◆ **WHAT THIS TASK INVOLVES**
Each line in the records that mentions the word "purple" needs to be listed.

◆ **GIVEN DATA**

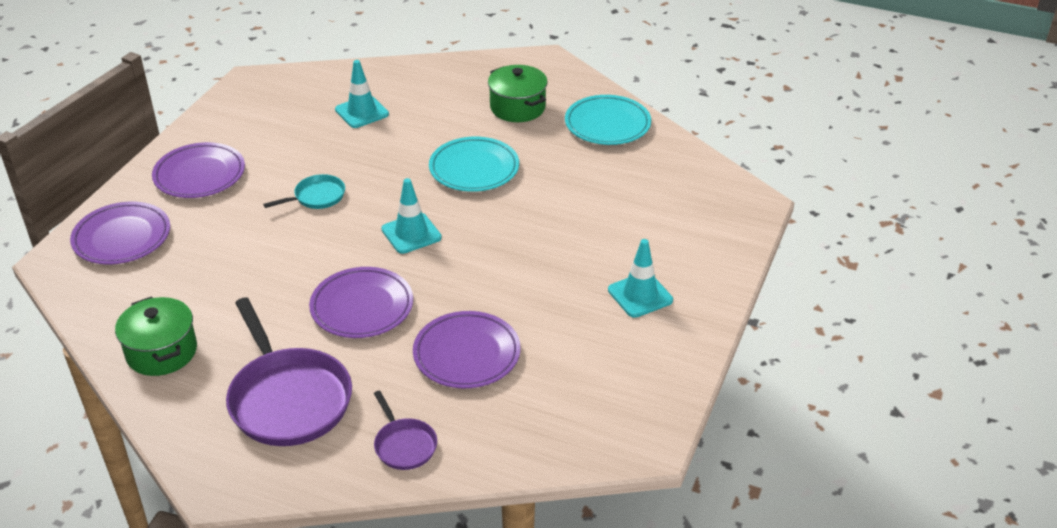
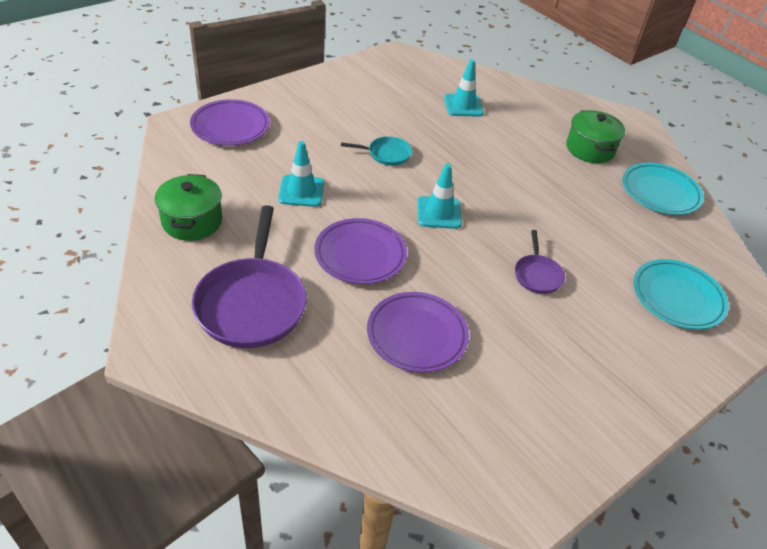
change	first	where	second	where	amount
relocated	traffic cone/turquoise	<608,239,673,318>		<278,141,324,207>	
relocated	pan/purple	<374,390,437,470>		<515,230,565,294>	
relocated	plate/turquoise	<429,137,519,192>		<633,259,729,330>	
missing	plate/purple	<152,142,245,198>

---

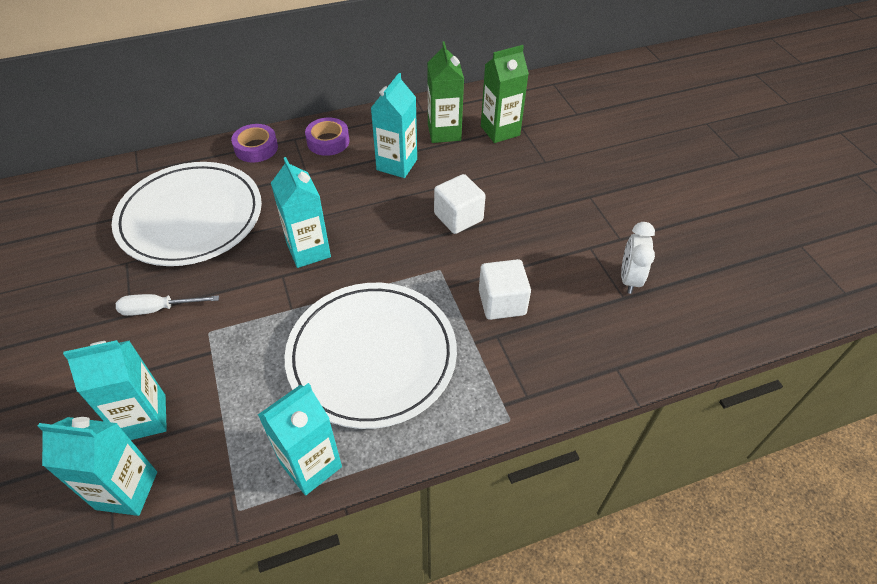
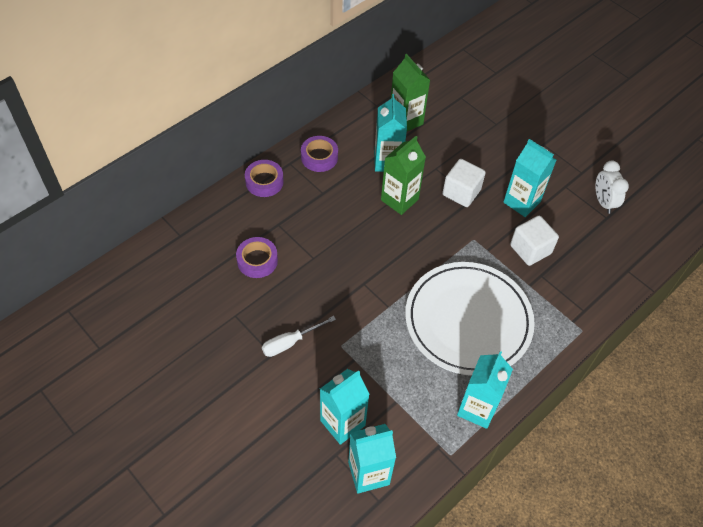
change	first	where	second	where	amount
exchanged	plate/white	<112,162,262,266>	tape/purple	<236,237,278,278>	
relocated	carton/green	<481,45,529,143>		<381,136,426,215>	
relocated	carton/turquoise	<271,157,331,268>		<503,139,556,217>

◆ **EXERCISE SOLUTION**
relocated	pan/purple	<374,390,437,470>		<515,230,565,294>	
missing	plate/purple	<152,142,245,198>
exchanged	plate/white	<112,162,262,266>	tape/purple	<236,237,278,278>	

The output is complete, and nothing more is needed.